Material for this exercise:
◇ ◇ ◇ ◇

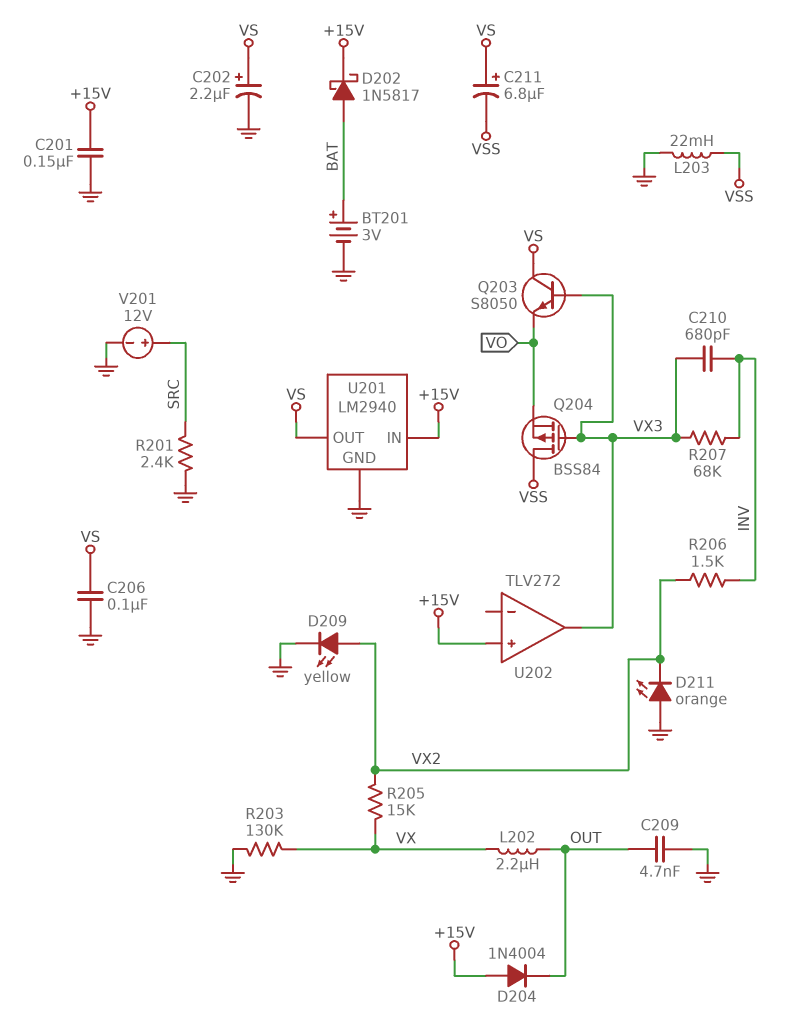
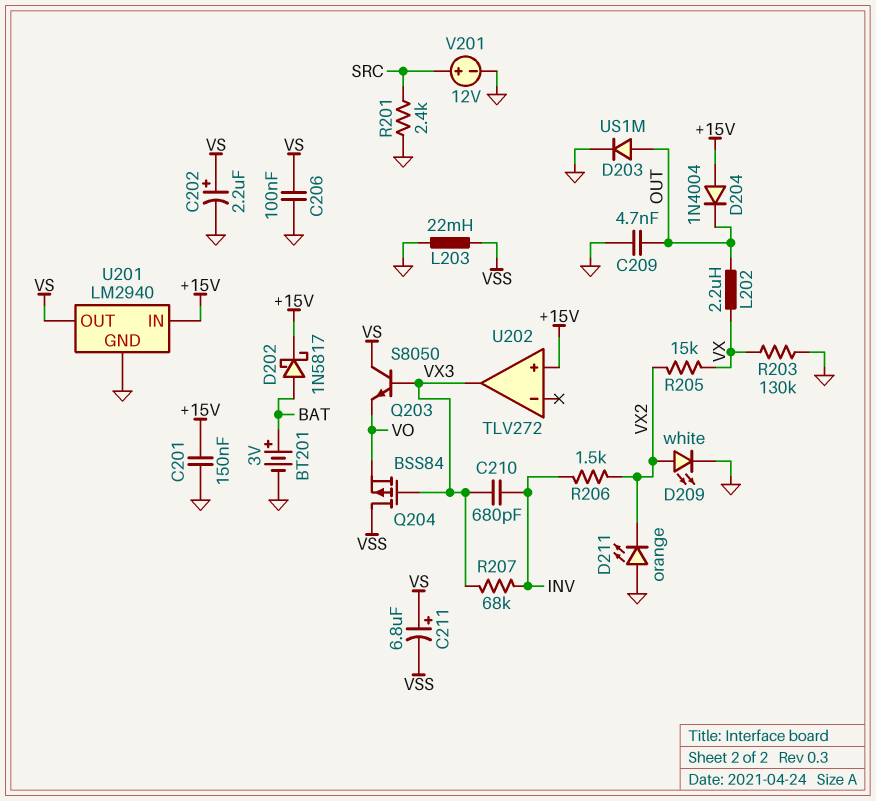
D203: none -> diode US1M (A OUT, K GND)
D209: LED yellow (A VX2, K GND) -> LED white (A VX2, K GND)

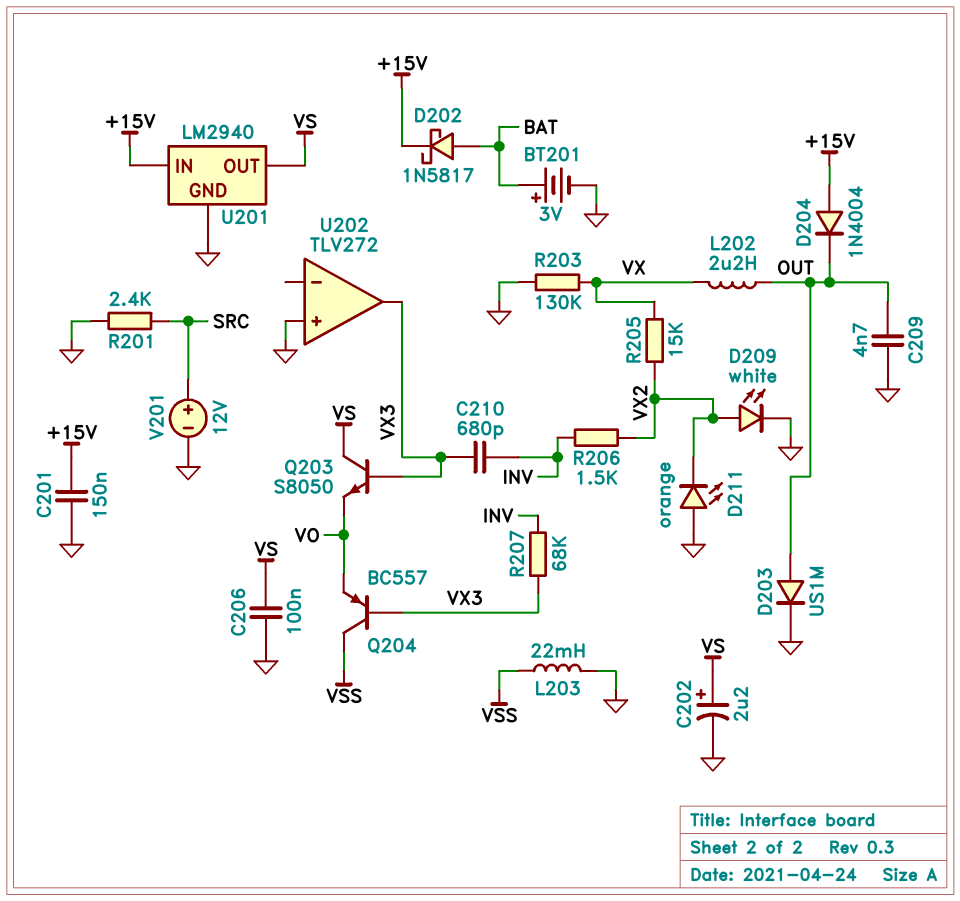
C211: 6.8uF (plus VS, minus VSS) -> none
Q204: PMOS BSS84 (G VX3, D VSS, S VO) -> PNP BC557 (B VX3, C VSS, E VO)
U202 pin in+: +15V -> GND

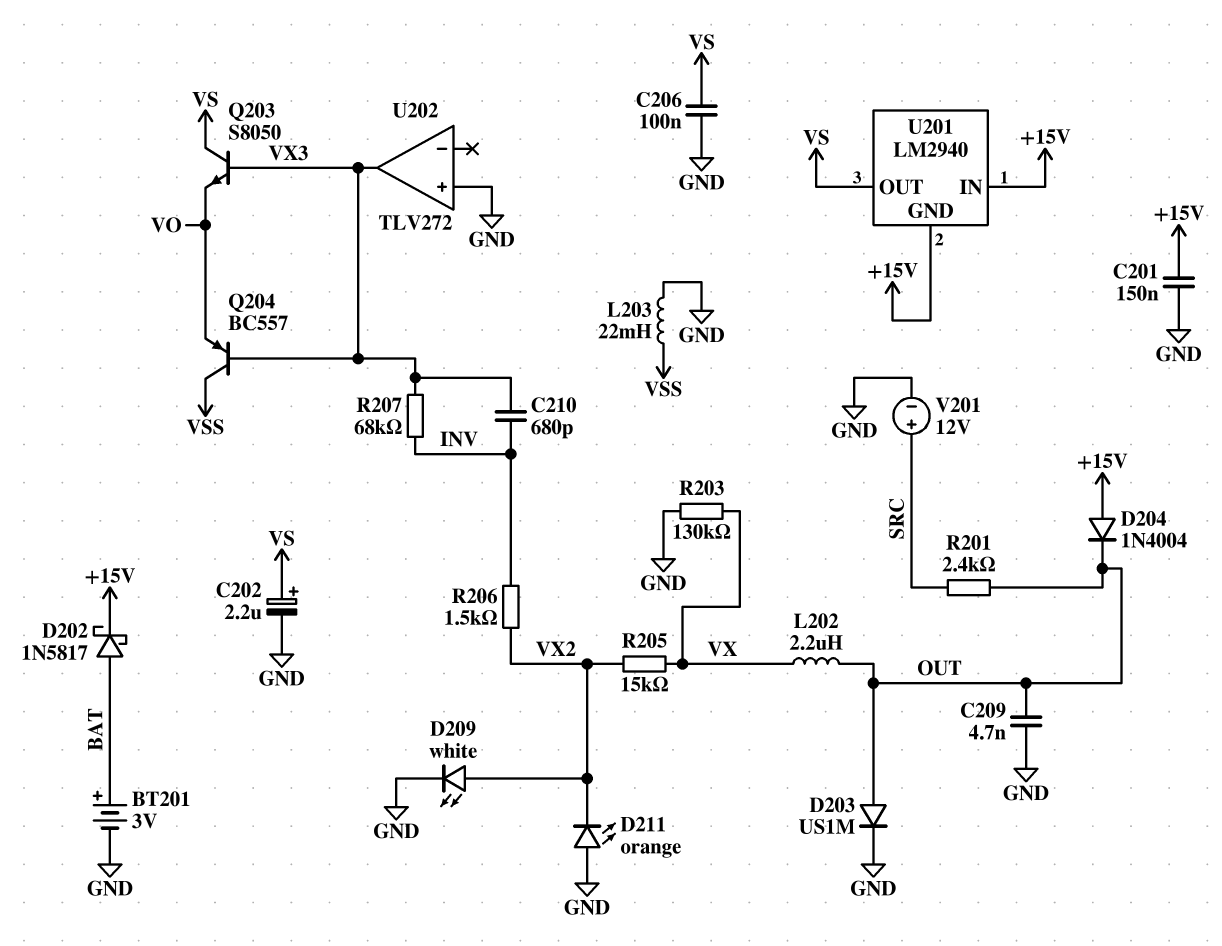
R201: 2.4k (GND, SRC) -> 2.4k (OUT, SRC)
U201 pin GND: GND -> +15V

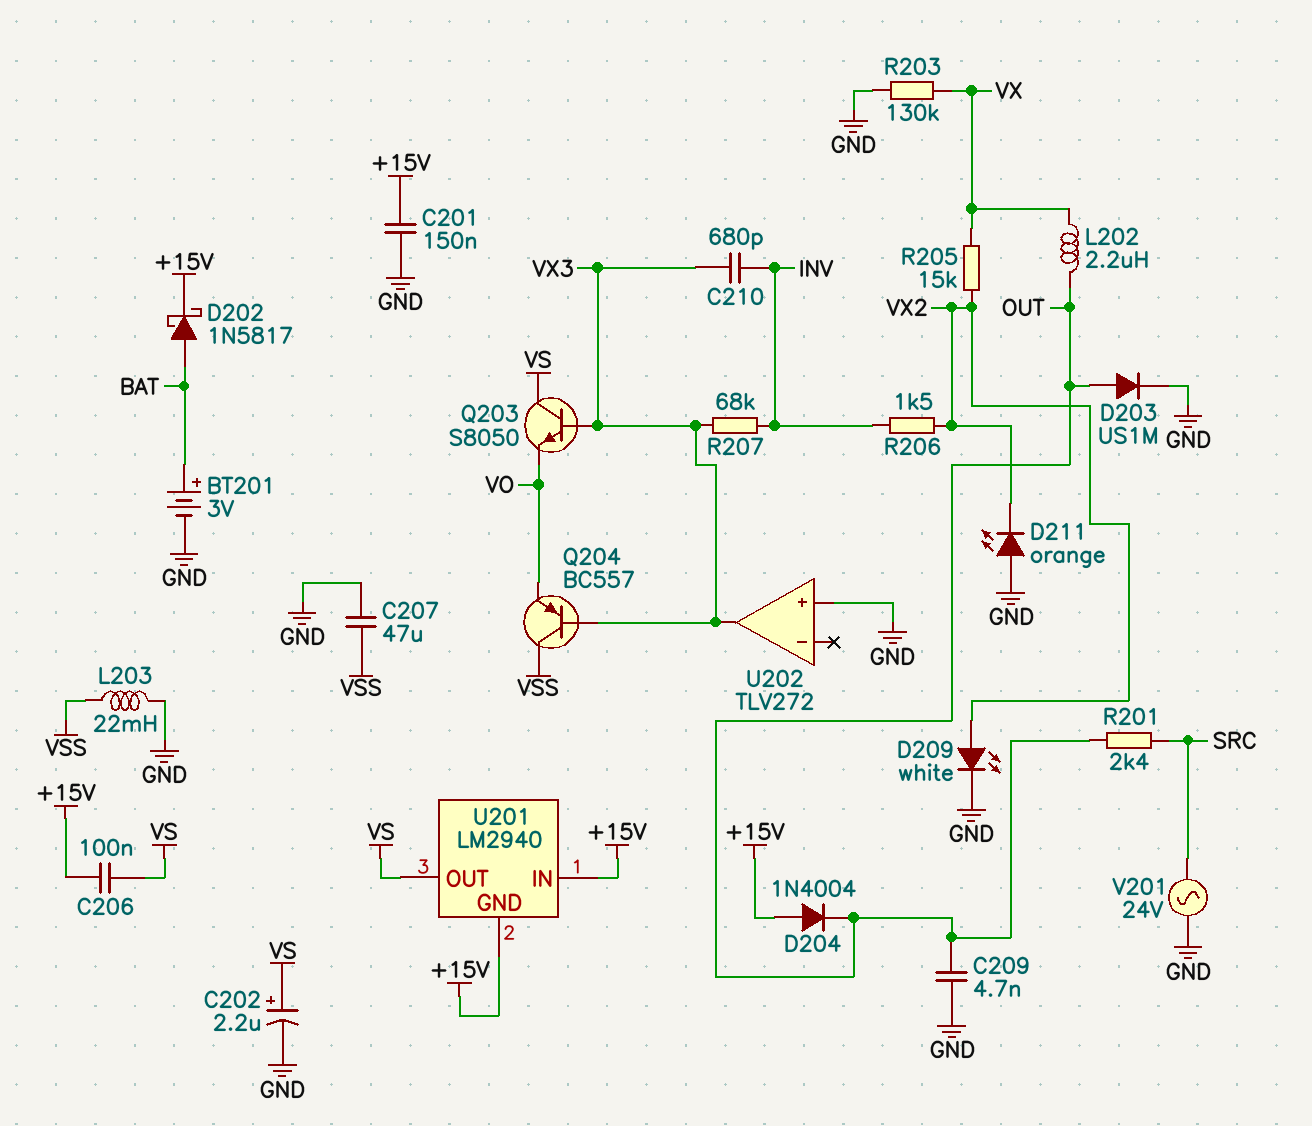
C206: 100nF (GND, VS) -> 100nF (+15V, VS)
C207: none -> 47uF (GND, VSS)
V201: 12V (plus SRC, minus GND) -> AC 24V (GND, SRC)

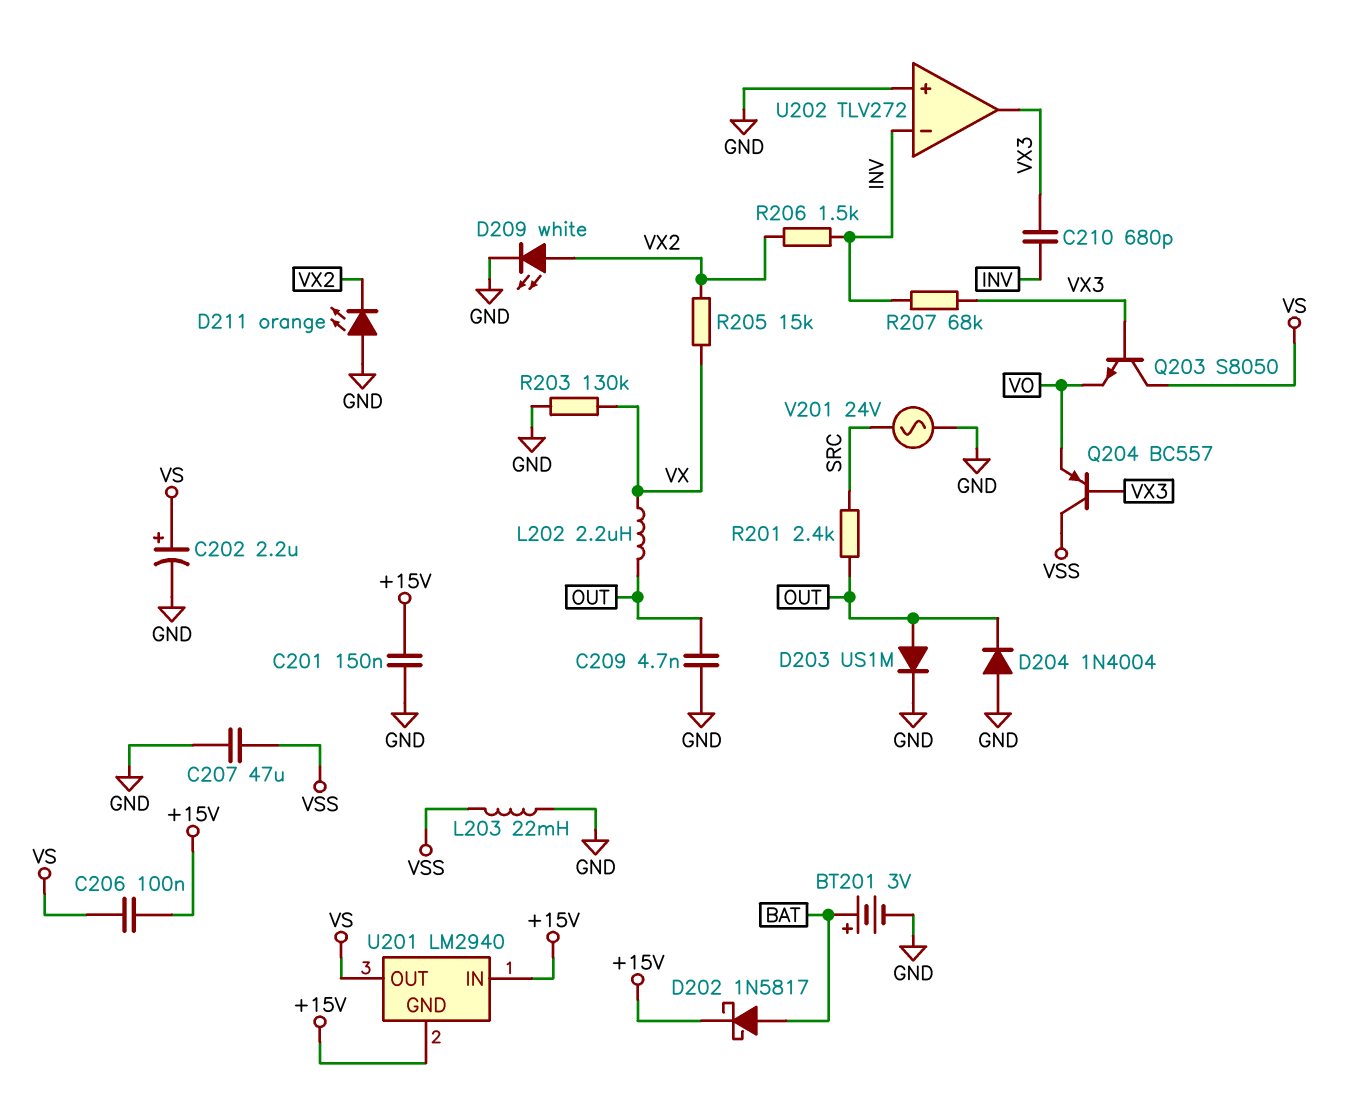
D204: diode 1N4004 (A +15V, K OUT) -> diode 1N4004 (A GND, K OUT)
U202 pin in-: none -> INV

◇ ◇ ◇ ◇

Problem requirements: Starting with the line that contains "D209: LED yellow", repeat each line exactly through the last line of the data above, and nothing more; the pictures stay out.

Result:
D209: LED yellow (A VX2, K GND) -> LED white (A VX2, K GND)

C211: 6.8uF (plus VS, minus VSS) -> none
Q204: PMOS BSS84 (G VX3, D VSS, S VO) -> PNP BC557 (B VX3, C VSS, E VO)
U202 pin in+: +15V -> GND

R201: 2.4k (GND, SRC) -> 2.4k (OUT, SRC)
U201 pin GND: GND -> +15V

C206: 100nF (GND, VS) -> 100nF (+15V, VS)
C207: none -> 47uF (GND, VSS)
V201: 12V (plus SRC, minus GND) -> AC 24V (GND, SRC)

D204: diode 1N4004 (A +15V, K OUT) -> diode 1N4004 (A GND, K OUT)
U202 pin in-: none -> INV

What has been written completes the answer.